[WHAT THE EXERCISE ASKS]
Only the lines running from the line with "orange mouse [592,666,680,713]" to the end of the listing below should be copied, exactly, without pictures.

■ ■ ■ ■ ■

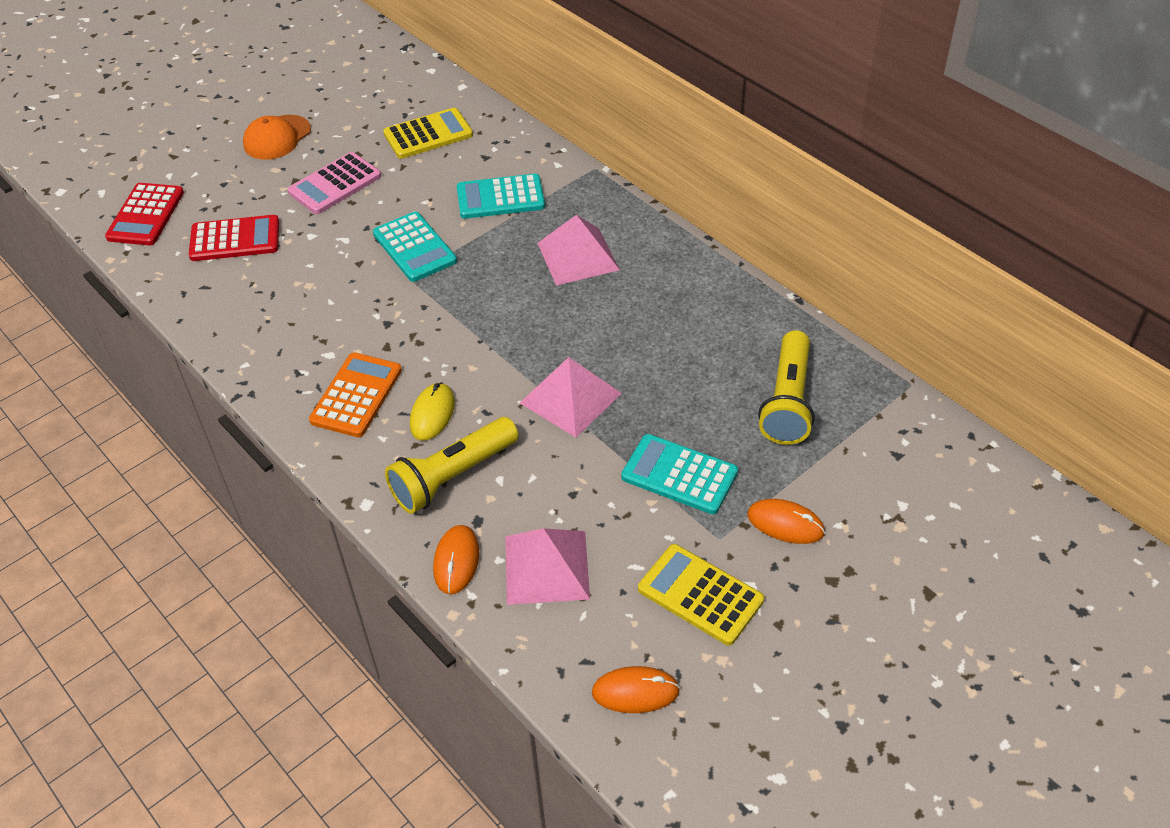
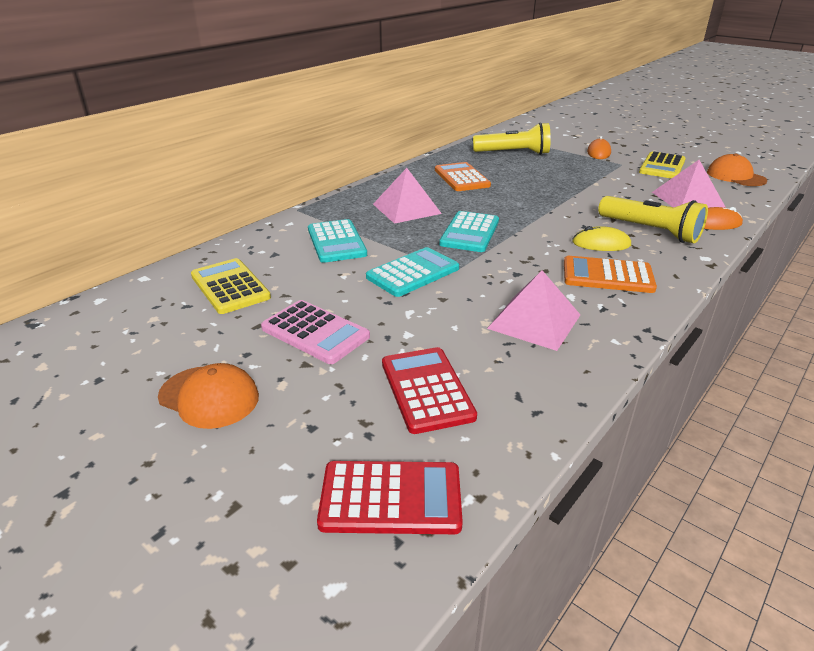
camera: 100 degrees left, 15 degrees down
pink pyramid [520,357,622,437] -> pink pyramid moved to [487,270,580,351]
orange mouse [592,666,680,713] -> orange cap [707,153,768,186]
turquoise calculator [621,434,738,514] -> turquoise calculator moved to [439,211,499,252]
none -> orange calculator [435,162,491,191]

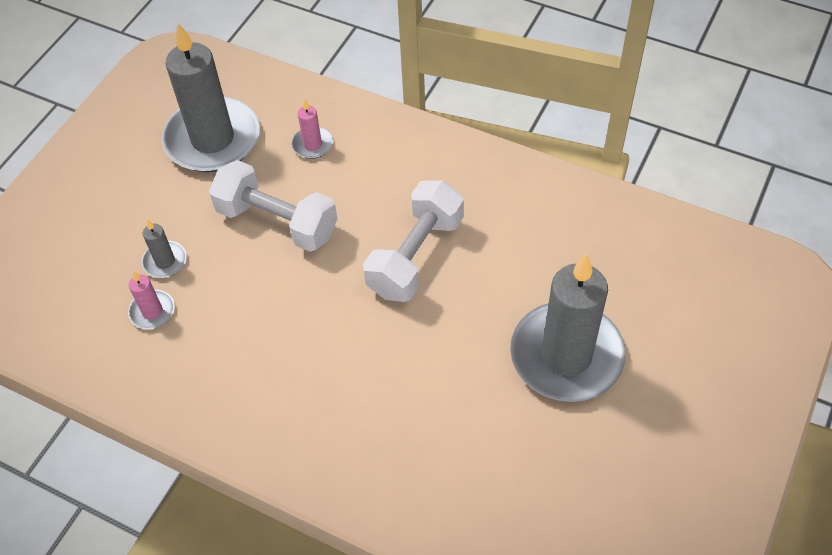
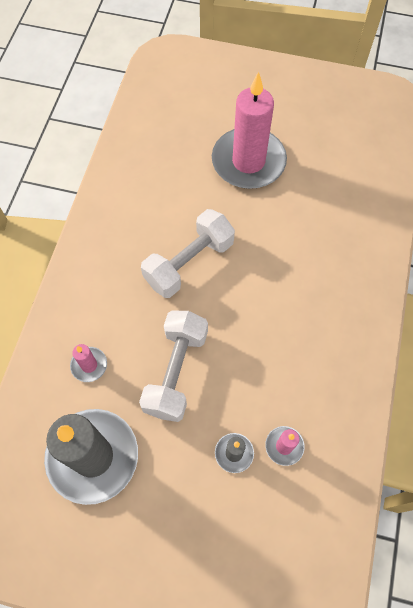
camera: 105 degrees left, 10 degrees up
white dumbbell [363,181,464,302] -> white dumbbell turned 60 degrees counterclockwise [141,209,235,298]
grey candle [510,254,626,402] -> pink candle [212,72,287,189]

■ ■ ■ ■ ■

[ANSWER BOX]
orange mouse [592,666,680,713] -> orange cap [707,153,768,186]
turquoise calculator [621,434,738,514] -> turquoise calculator moved to [439,211,499,252]
none -> orange calculator [435,162,491,191]

camera: 105 degrees left, 10 degrees up
white dumbbell [363,181,464,302] -> white dumbbell turned 60 degrees counterclockwise [141,209,235,298]
grey candle [510,254,626,402] -> pink candle [212,72,287,189]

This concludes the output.